Count change data

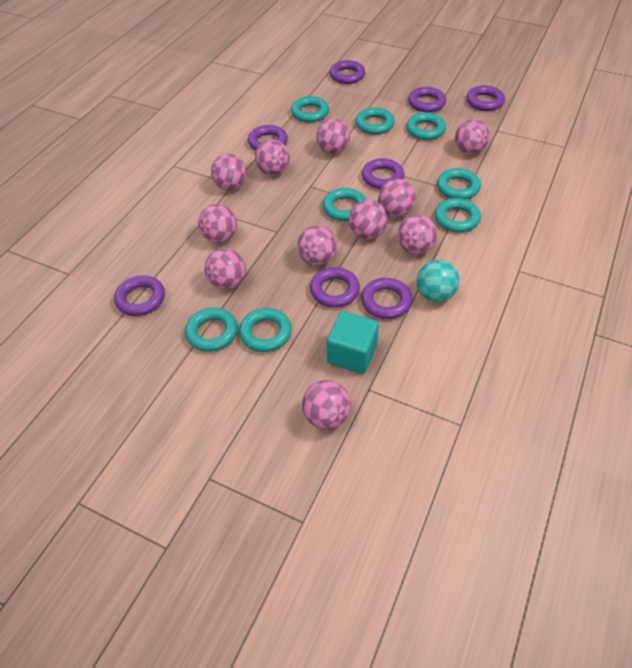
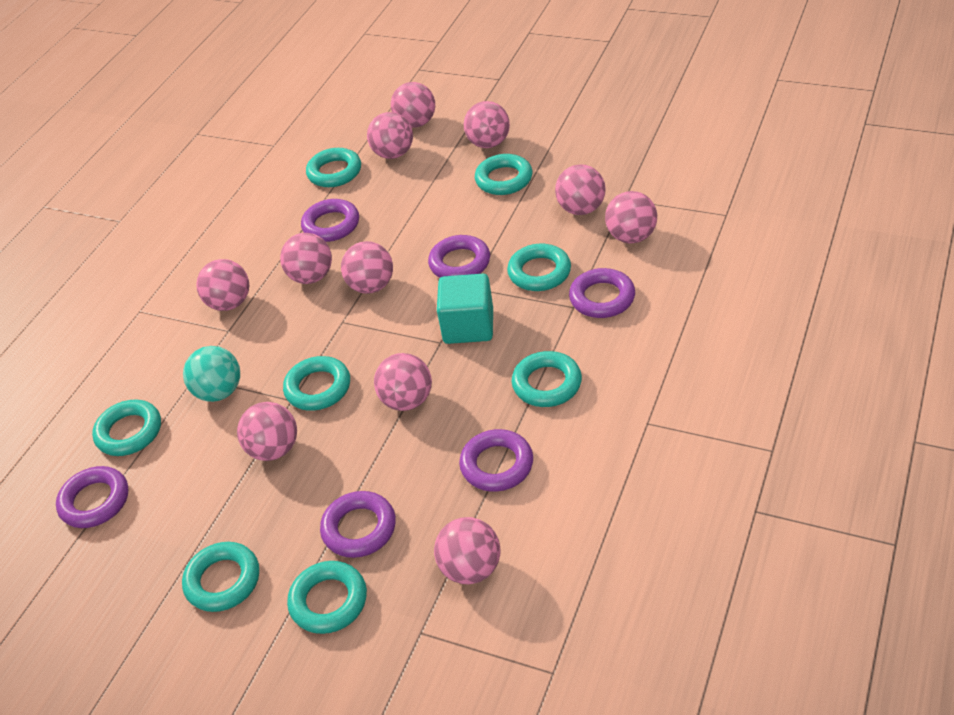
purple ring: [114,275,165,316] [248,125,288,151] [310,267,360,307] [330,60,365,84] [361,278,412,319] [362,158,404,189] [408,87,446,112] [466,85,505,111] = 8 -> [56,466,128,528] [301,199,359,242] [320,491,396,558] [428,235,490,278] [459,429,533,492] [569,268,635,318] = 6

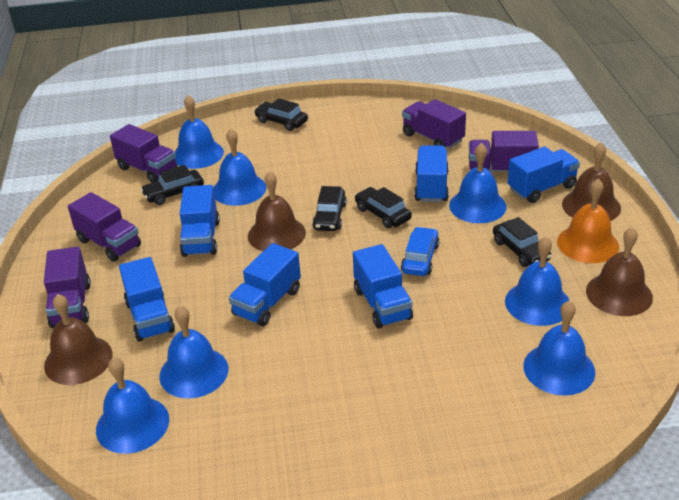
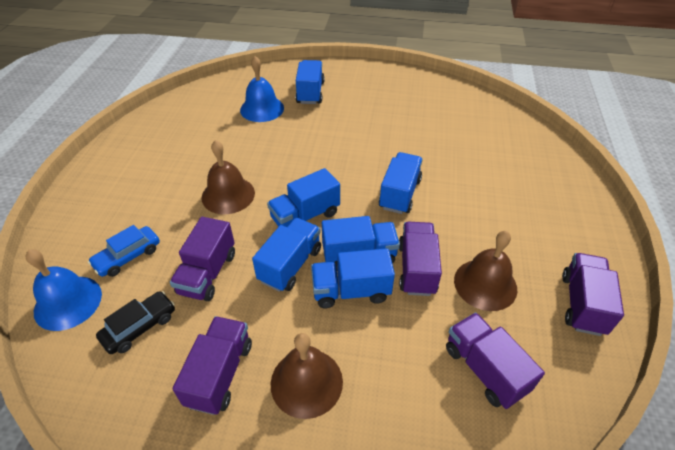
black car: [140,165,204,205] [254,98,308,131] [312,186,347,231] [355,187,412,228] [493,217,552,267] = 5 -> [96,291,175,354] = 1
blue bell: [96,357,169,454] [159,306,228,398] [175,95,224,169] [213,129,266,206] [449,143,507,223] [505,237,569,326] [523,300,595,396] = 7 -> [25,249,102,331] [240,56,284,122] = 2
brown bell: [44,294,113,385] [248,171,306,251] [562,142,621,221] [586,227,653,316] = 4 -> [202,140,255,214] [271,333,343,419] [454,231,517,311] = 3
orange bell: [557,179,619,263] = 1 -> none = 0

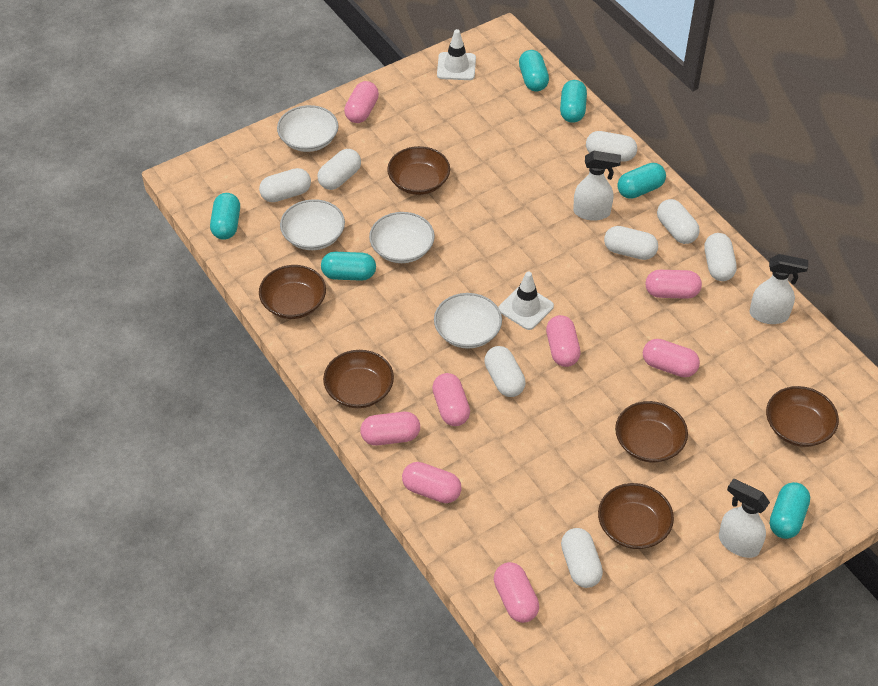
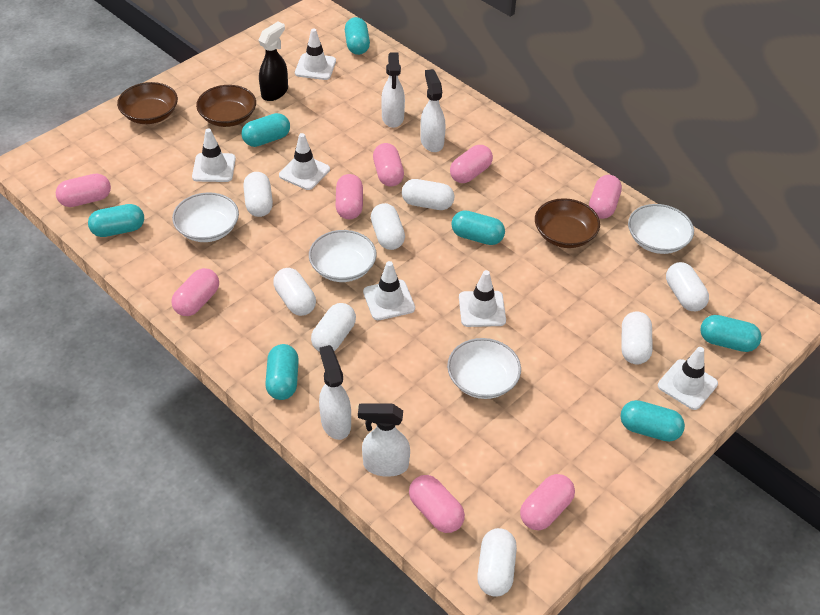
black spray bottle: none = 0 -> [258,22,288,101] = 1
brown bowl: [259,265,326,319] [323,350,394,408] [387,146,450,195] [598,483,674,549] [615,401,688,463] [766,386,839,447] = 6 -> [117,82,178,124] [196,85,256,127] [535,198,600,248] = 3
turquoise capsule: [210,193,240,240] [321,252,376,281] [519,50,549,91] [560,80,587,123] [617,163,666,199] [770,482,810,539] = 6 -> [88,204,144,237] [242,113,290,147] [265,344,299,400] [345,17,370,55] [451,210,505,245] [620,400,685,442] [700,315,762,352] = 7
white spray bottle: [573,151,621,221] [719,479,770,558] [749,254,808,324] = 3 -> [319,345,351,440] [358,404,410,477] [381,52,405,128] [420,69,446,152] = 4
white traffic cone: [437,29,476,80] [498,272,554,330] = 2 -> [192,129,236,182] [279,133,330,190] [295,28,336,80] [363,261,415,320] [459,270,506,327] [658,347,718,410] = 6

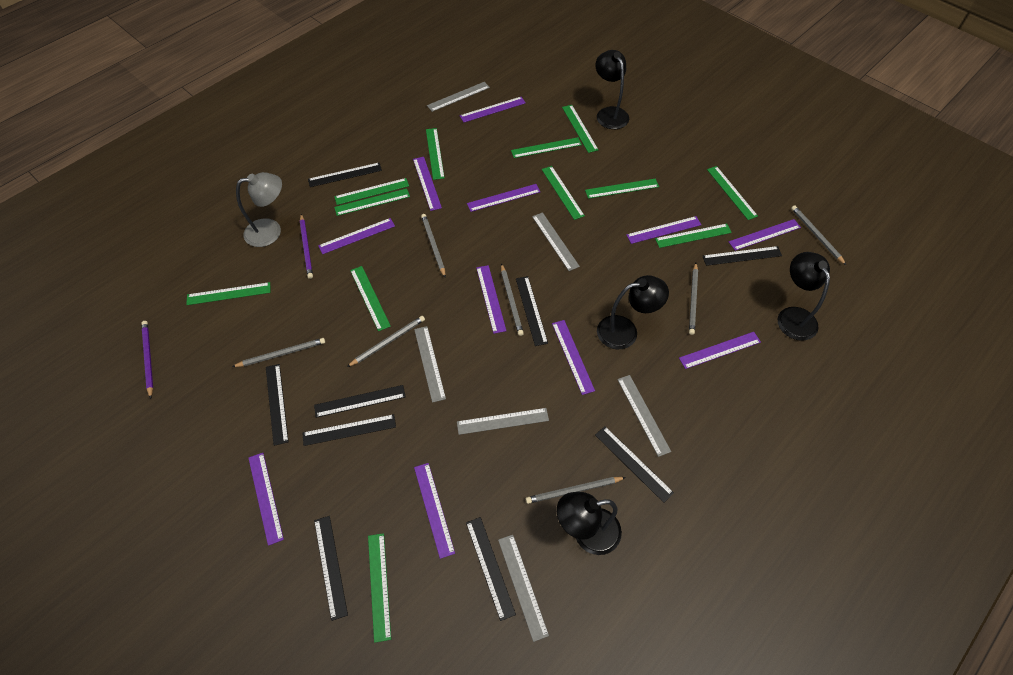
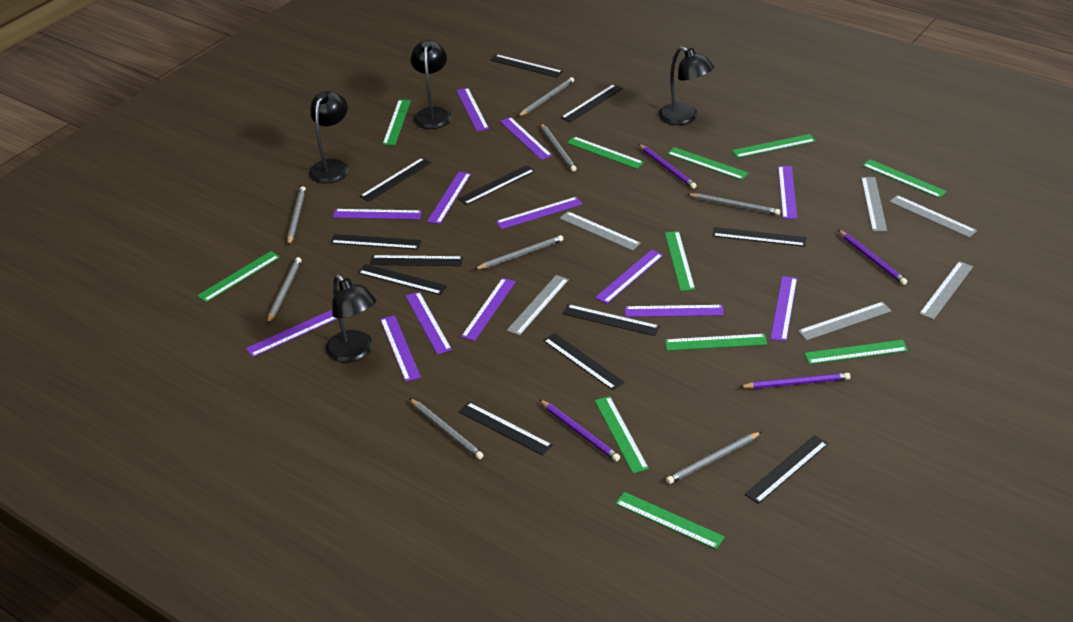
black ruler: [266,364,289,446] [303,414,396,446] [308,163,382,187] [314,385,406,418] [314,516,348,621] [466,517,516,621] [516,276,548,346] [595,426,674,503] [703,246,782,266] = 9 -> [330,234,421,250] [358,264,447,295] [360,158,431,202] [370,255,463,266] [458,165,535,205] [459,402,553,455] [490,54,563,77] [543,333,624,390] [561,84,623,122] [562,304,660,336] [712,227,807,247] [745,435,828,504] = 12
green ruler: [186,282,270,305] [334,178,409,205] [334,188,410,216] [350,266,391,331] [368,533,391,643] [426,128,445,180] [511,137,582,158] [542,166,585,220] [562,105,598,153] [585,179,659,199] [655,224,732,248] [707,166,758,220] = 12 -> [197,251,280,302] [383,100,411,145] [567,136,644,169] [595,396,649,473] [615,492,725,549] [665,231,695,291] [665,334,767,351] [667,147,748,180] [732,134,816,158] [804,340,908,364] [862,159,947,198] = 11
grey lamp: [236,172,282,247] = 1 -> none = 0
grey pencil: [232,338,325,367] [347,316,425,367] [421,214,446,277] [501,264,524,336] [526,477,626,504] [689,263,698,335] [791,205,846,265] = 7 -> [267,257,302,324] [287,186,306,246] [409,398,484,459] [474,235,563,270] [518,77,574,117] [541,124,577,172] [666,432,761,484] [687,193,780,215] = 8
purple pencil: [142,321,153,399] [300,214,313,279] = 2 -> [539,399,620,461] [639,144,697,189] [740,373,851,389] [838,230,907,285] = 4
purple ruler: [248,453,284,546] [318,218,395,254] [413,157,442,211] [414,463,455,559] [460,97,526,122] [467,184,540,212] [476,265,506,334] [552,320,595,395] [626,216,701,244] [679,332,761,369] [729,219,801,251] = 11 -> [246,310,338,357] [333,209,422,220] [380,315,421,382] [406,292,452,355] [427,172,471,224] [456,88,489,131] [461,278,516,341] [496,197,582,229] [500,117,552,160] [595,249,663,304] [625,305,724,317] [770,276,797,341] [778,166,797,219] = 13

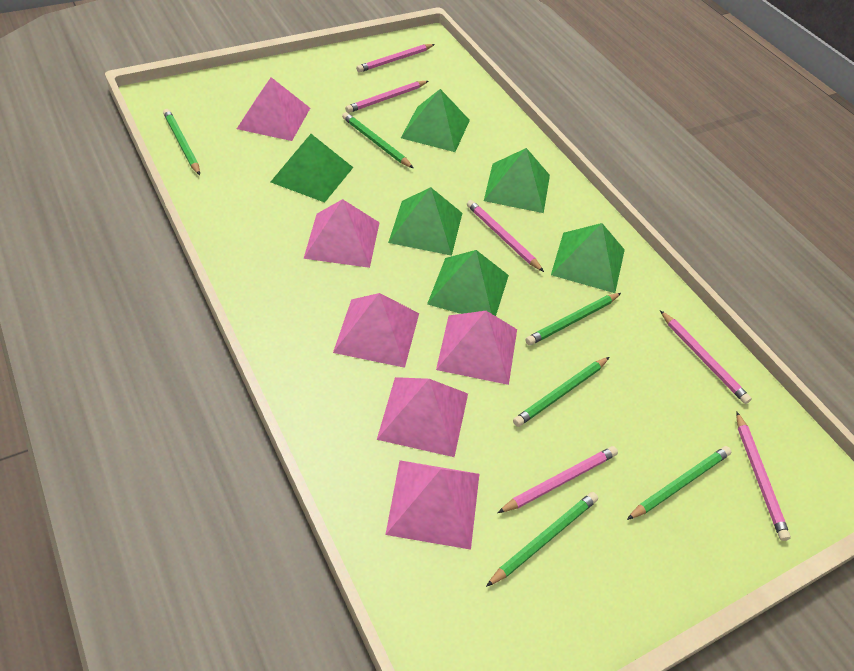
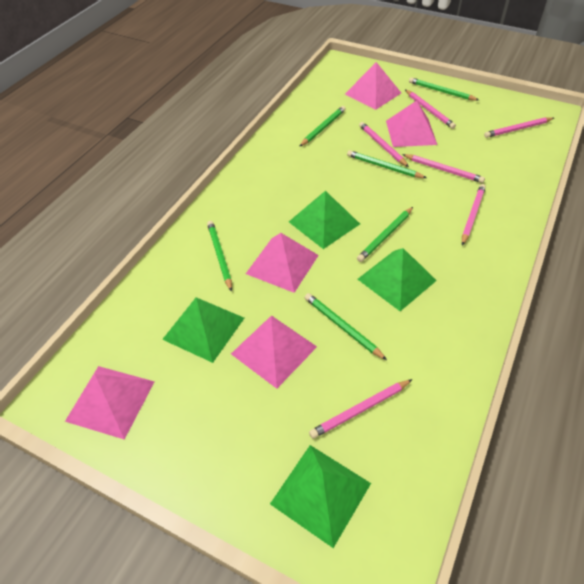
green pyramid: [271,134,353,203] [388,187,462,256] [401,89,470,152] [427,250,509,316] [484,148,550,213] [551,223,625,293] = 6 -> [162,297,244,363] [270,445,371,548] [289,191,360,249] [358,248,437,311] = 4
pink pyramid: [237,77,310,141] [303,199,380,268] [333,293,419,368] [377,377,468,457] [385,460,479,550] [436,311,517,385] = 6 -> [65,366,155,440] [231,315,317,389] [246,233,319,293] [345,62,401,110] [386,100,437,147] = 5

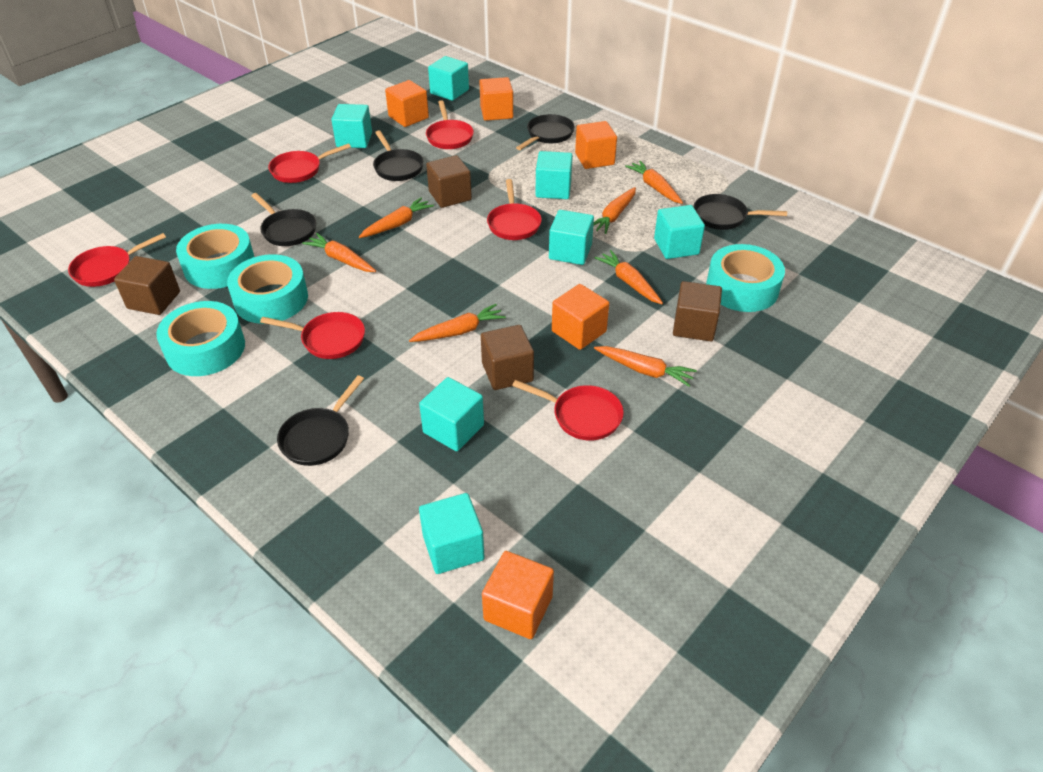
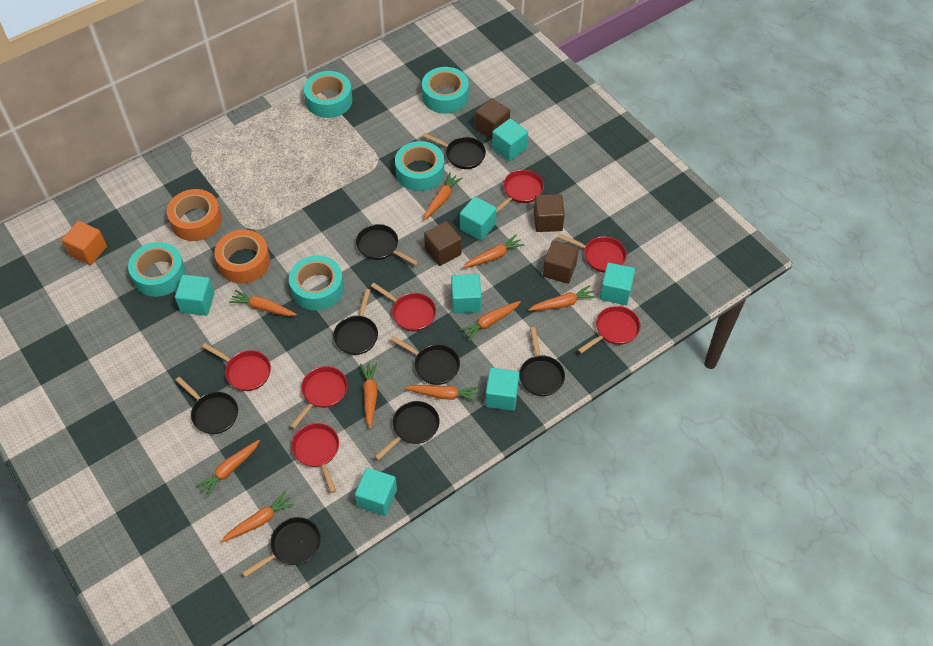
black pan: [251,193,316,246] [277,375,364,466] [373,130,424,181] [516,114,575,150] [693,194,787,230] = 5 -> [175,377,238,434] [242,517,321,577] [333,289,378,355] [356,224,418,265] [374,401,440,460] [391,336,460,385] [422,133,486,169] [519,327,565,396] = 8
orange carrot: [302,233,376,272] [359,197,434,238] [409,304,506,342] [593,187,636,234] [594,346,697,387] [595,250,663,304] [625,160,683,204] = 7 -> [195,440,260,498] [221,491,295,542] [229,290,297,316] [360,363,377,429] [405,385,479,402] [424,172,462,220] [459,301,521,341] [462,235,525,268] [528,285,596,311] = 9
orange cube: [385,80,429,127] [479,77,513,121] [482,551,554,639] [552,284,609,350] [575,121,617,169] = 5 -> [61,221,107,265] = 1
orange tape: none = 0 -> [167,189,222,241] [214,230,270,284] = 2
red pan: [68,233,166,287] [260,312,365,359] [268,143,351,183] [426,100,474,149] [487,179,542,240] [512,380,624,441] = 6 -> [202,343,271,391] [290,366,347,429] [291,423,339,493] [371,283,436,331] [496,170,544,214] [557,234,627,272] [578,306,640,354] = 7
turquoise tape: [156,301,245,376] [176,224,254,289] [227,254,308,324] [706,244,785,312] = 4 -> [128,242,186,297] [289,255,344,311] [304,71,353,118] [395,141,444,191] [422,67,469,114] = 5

**EXERCISE BRIEF**
For this exercise, transcribe exactly the part of the records above that opens with the line containing "brown bowl: [259,265,326,319]" and closes with the one containing "black ruler: [266,364,289,446]". Pictures are not part of the copy.

**COMPLETED EXERCISE**
brown bowl: [259,265,326,319] [323,350,394,408] [387,146,450,195] [598,483,674,549] [615,401,688,463] [766,386,839,447] = 6 -> [117,82,178,124] [196,85,256,127] [535,198,600,248] = 3
turquoise capsule: [210,193,240,240] [321,252,376,281] [519,50,549,91] [560,80,587,123] [617,163,666,199] [770,482,810,539] = 6 -> [88,204,144,237] [242,113,290,147] [265,344,299,400] [345,17,370,55] [451,210,505,245] [620,400,685,442] [700,315,762,352] = 7
white spray bottle: [573,151,621,221] [719,479,770,558] [749,254,808,324] = 3 -> [319,345,351,440] [358,404,410,477] [381,52,405,128] [420,69,446,152] = 4
white traffic cone: [437,29,476,80] [498,272,554,330] = 2 -> [192,129,236,182] [279,133,330,190] [295,28,336,80] [363,261,415,320] [459,270,506,327] [658,347,718,410] = 6

black ruler: [266,364,289,446] [303,414,396,446] [308,163,382,187] [314,385,406,418] [314,516,348,621] [466,517,516,621] [516,276,548,346] [595,426,674,503] [703,246,782,266] = 9 -> [330,234,421,250] [358,264,447,295] [360,158,431,202] [370,255,463,266] [458,165,535,205] [459,402,553,455] [490,54,563,77] [543,333,624,390] [561,84,623,122] [562,304,660,336] [712,227,807,247] [745,435,828,504] = 12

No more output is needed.